───── AVAILABLE DATA

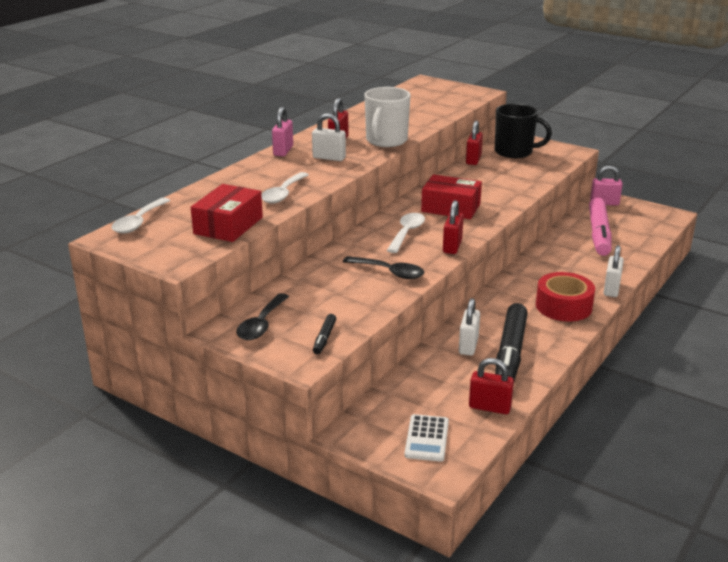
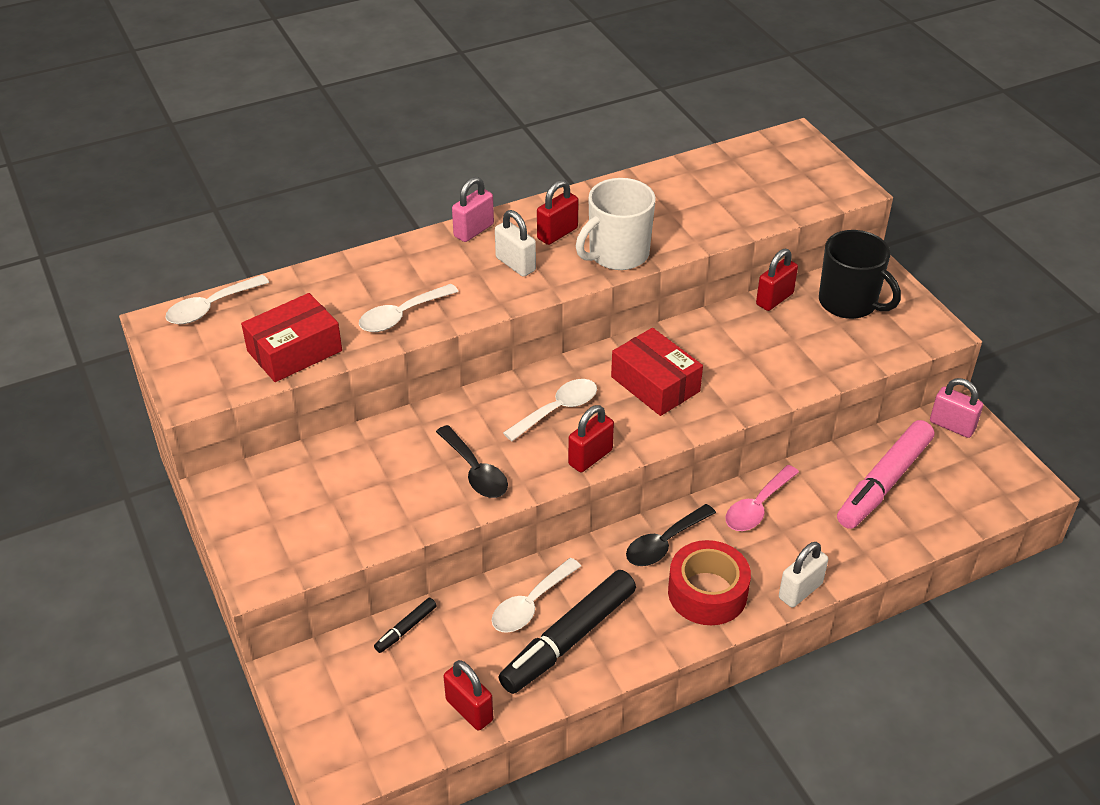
camera: 30 degrees right, 15 degrees up
black spoon [236,293,289,340] -> black spoon moved to [626,504,716,566]
black marker [313,314,336,354] -> black marker moved to [374,598,437,653]
white calculator [404,414,449,462] -> none
white padlock [459,298,480,356] -> white spoon [492,558,581,633]
none -> pink spoon [726,465,799,531]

──────────

* _ASSIGNED TASK_
Quote every line from the line containing "white calculator [404,414,449,462] -> none" through the closing line of the listing, including both.

* _ANSWER BOX_
white calculator [404,414,449,462] -> none
white padlock [459,298,480,356] -> white spoon [492,558,581,633]
none -> pink spoon [726,465,799,531]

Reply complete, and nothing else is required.